----- DATA TO EXAMINE

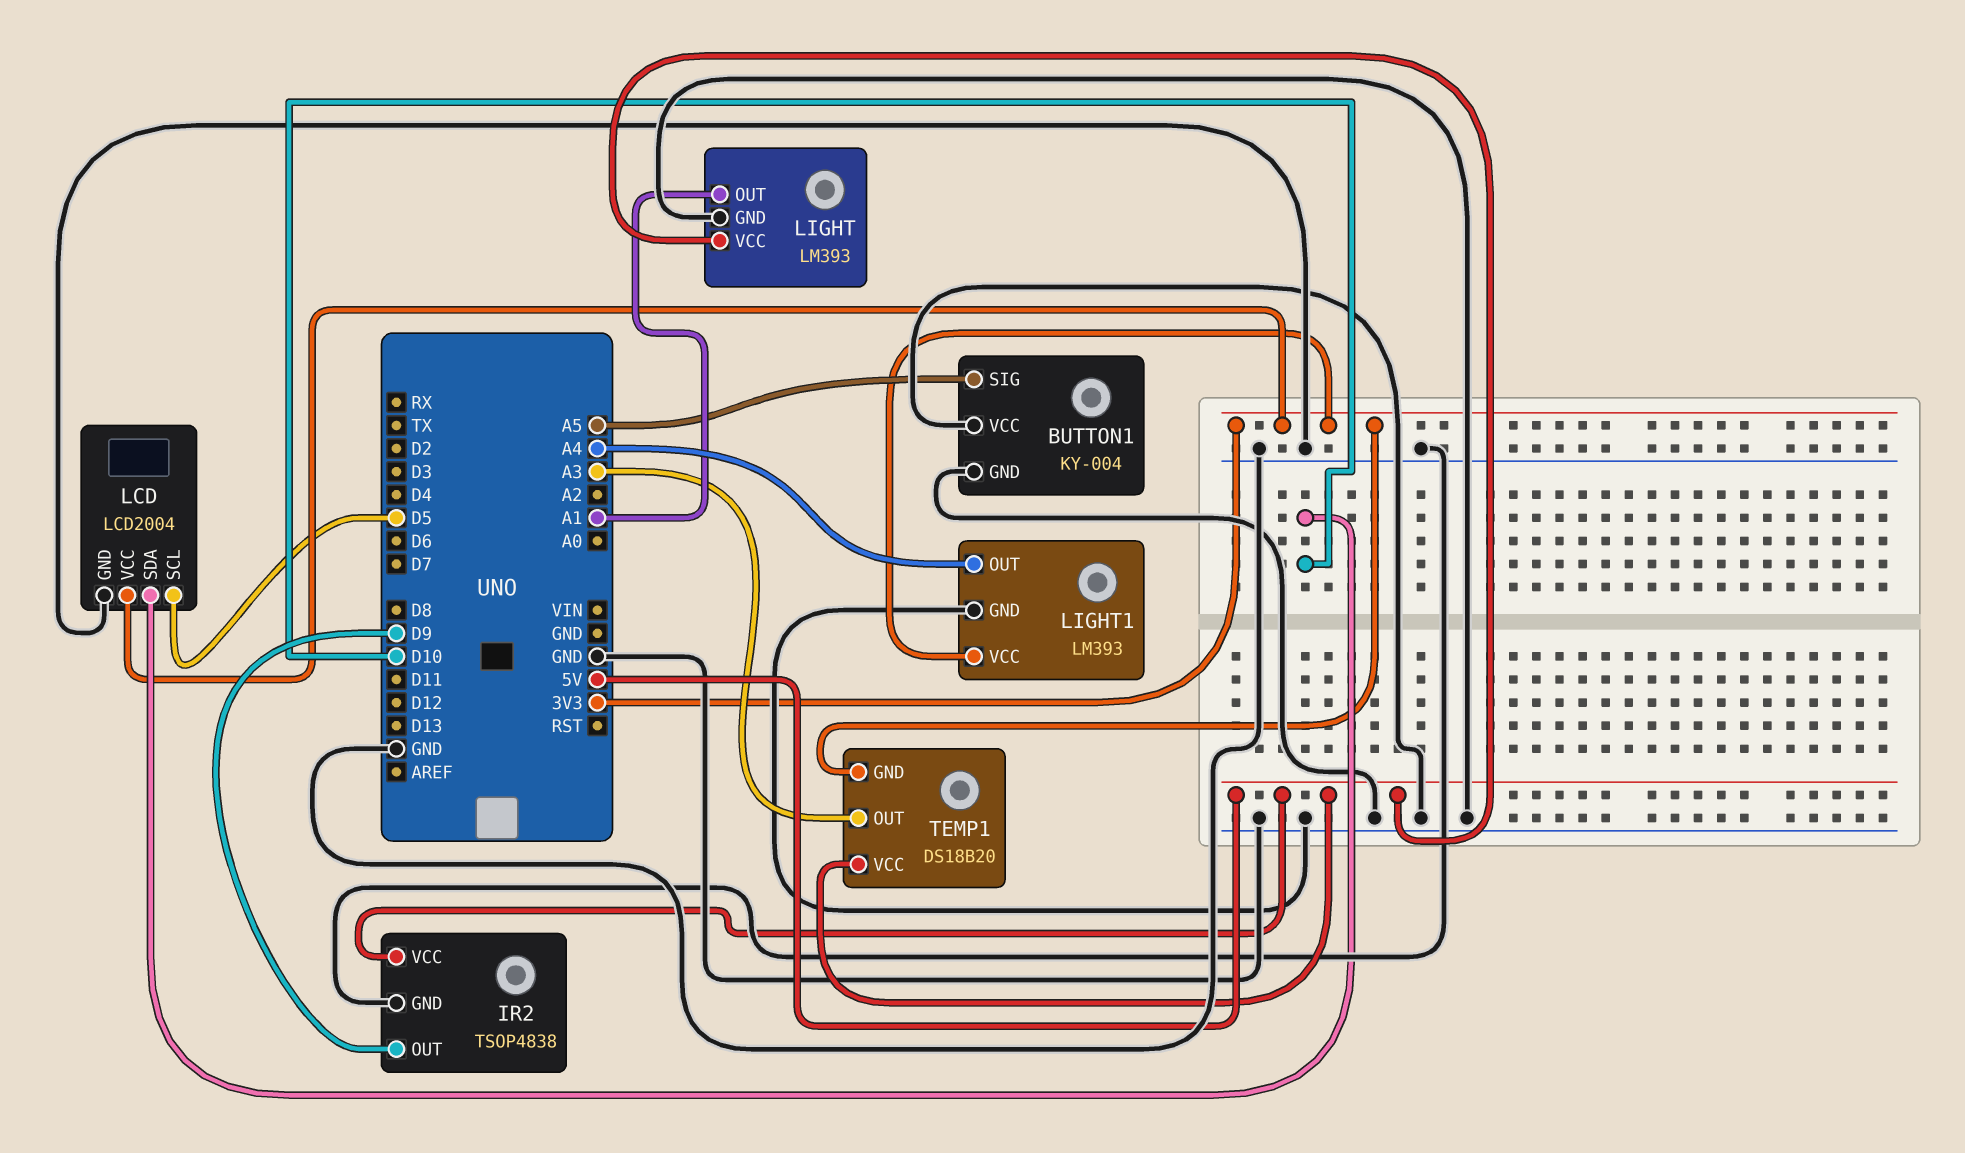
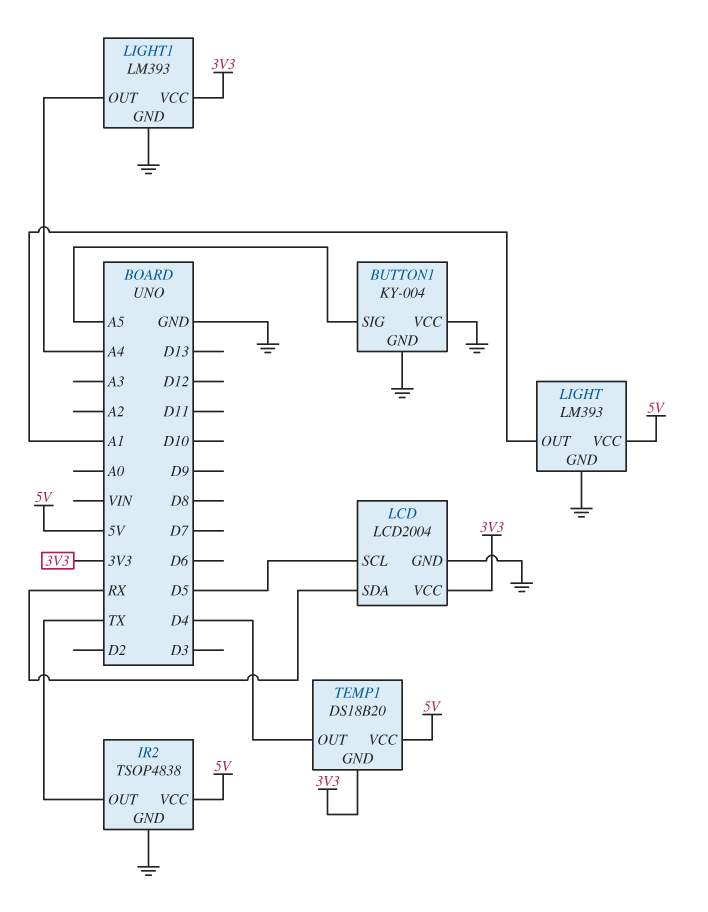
IR2 pin OUT: D9 -> TX
LCD pin SDA: D10 -> RX
TEMP1 pin OUT: A3 -> D4

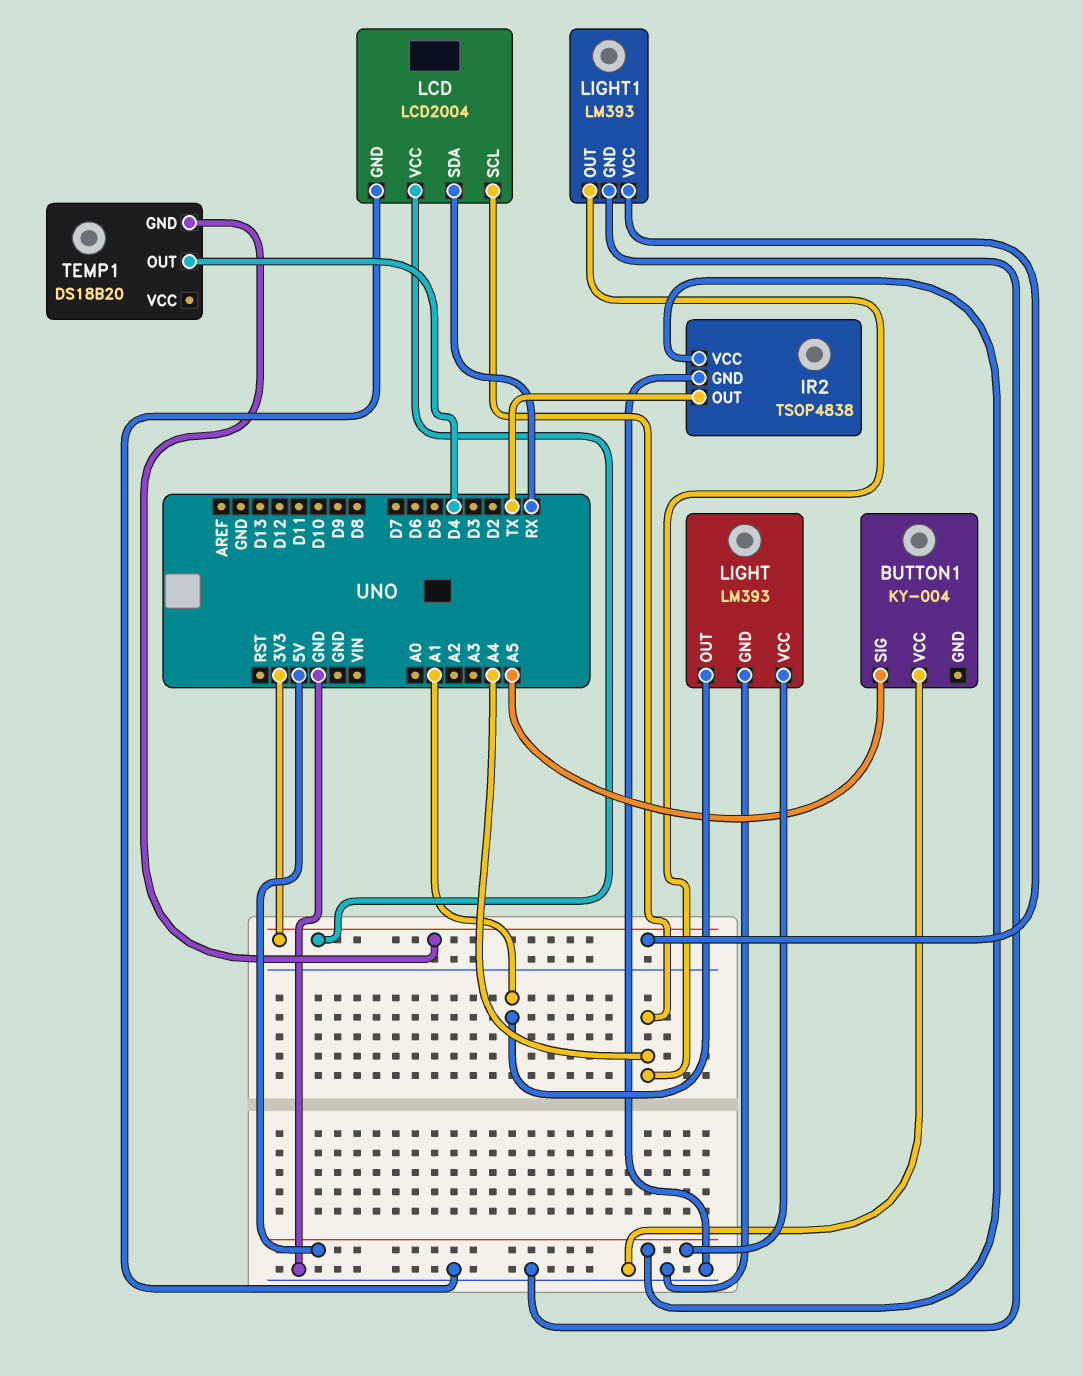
BUTTON1 pin GND: GND -> none
LCD pin SCL: D5 -> A4
TEMP1 pin VCC: 5V -> none

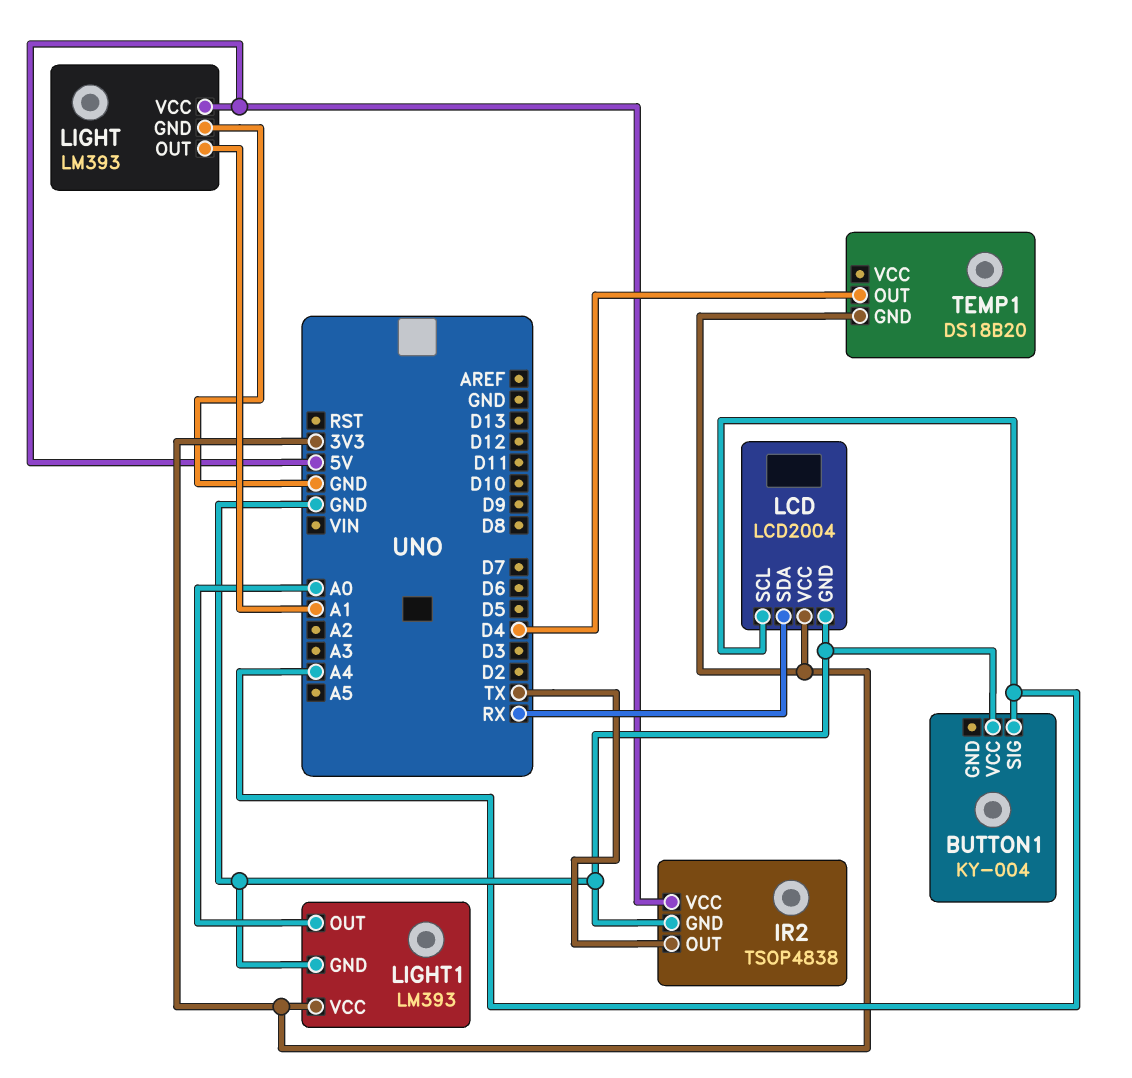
BUTTON1 pin SIG: A5 -> A4
LIGHT1 pin OUT: A4 -> A0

----------

◆ ASSIGNMENT:
The required output is an exact copy of the lines from the one with "LCD pin SDA: D10 -> RX" through the final line of the data above, with pictures removed.

◆ OUTPUT FOR THIS TASK:
LCD pin SDA: D10 -> RX
TEMP1 pin OUT: A3 -> D4

BUTTON1 pin GND: GND -> none
LCD pin SCL: D5 -> A4
TEMP1 pin VCC: 5V -> none

BUTTON1 pin SIG: A5 -> A4
LIGHT1 pin OUT: A4 -> A0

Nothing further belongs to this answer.